__Exercise directions__.
Copy the data from the line with "You should stand" up to and including the line with "You are an art student observing", renaming "green leafy tree" as "tall cypress tree" and leaving everything else unchanged.

__Information given__.
*** Begin section ***

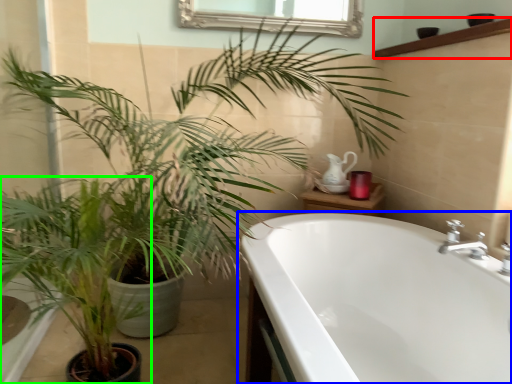
Question: Which object is positioned farthest from balustrade (highlighted by a red box)? Select from bathtub (highlighted by a blue box) and houseplant (highlighted by a green box).

Choices:
 (A) bathtub
 (B) houseplant

Answer: (B)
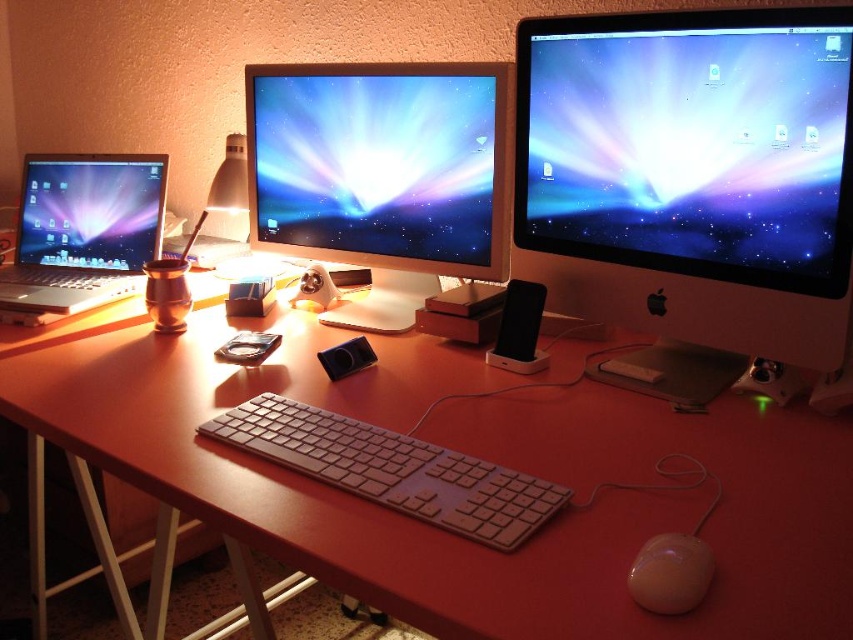
You are a graphic designer working on a project and need to place a new object at the coordinates point (x=691, y=173) on your desk. What object will be at that location?

The point (x=691, y=173) corresponds to the satin silver monitor at upper right.

Based on the photo, you are setting up a new monitor on your desk. You have a glossy plastic monitor at center and a white plastic keyboard at center. Which object is bigger?

The glossy plastic monitor at center is larger in size compared to the white plastic keyboard at center.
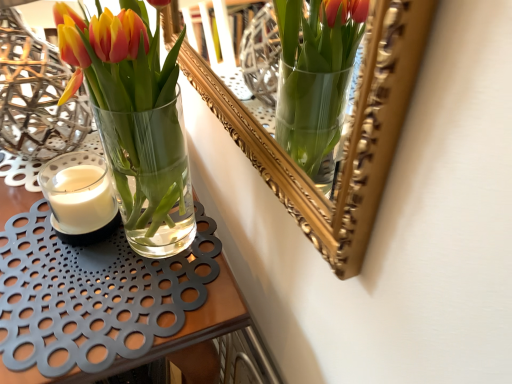
Where is `vacant space in front of white matte candle at left`? This screenshot has height=384, width=512. vacant space in front of white matte candle at left is located at coordinates (72, 290).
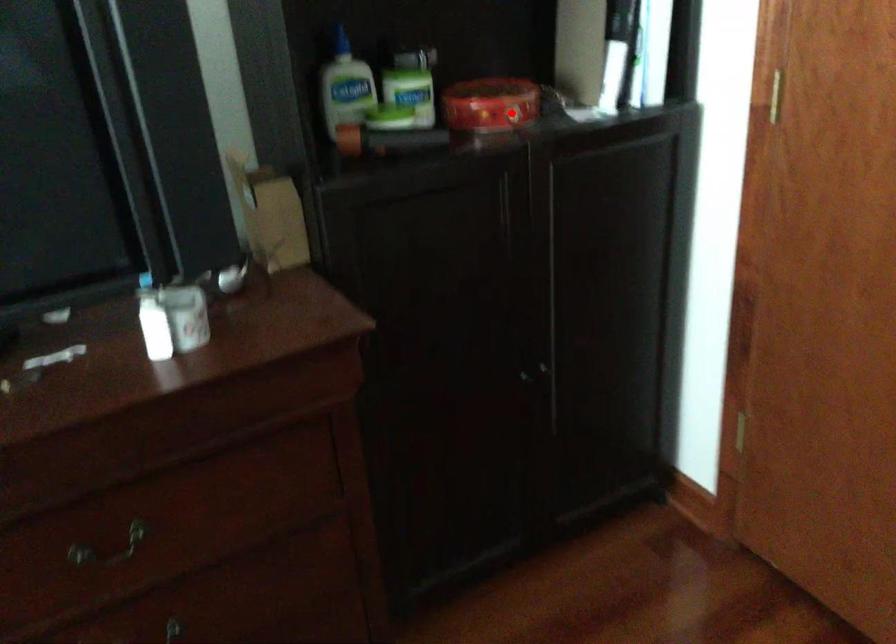
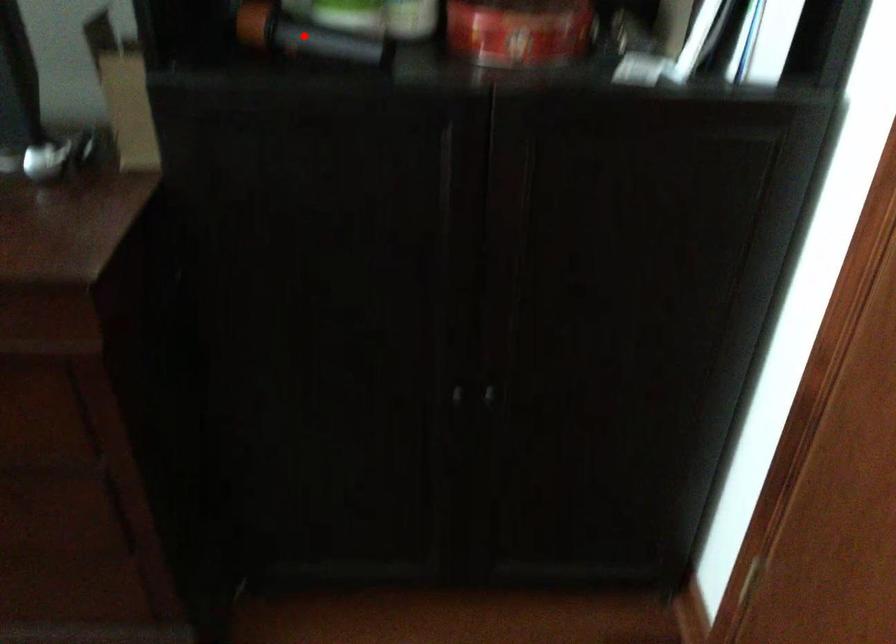
I am providing you with two images of the same scene from different viewpoints. A red point is marked on the first image and another point is marked on the second image. Do the highlighted points in image1 and image2 indicate the same real-world spot?

No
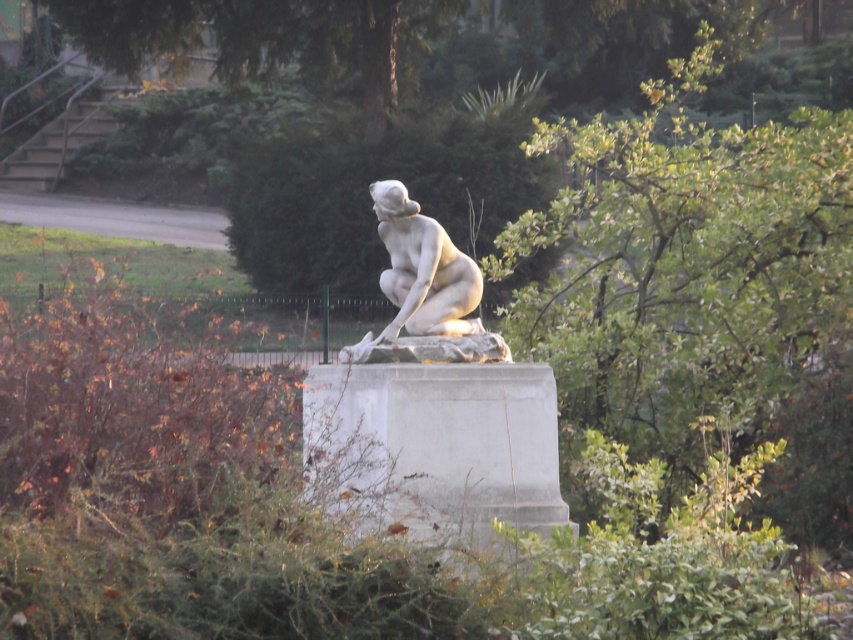
You are an art student trying to sketch the white marble statue at center but there is a green leafy tree at upper center blocking your view. Can you move to the right side to get a clear view of the statue?

The white marble statue at center is behind the green leafy tree at upper center, so moving to the right side might allow you to see around the tree and get a clearer view of the statue.

You are an art student standing in front of the white marble statue at center. You want to take a photo of the statue with the green leafy tree at upper center in the background. Which side of the statue should you stand to ensure the tree appears behind it?

You should stand to the right side of the white marble statue at center because the green leafy tree at upper center is positioned on the right side of the statue, so standing there will place the tree behind it in the photo.

You are an art student observing the classical statue in the scene. You notice the green leafy tree at upper center and the white marble statue at center. Which object is located above the other?

The green leafy tree at upper center is positioned over the white marble statue at center, meaning the tree is above the statue.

*** End section ***

__Answer section__.
You should stand to the right side of the white marble statue at center because the tall cypress tree at upper center is positioned on the right side of the statue, so standing there will place the tree behind it in the photo.

You are an art student observing the classical statue in the scene. You notice the tall cypress tree at upper center and the white marble statue at center. Which object is located above the other?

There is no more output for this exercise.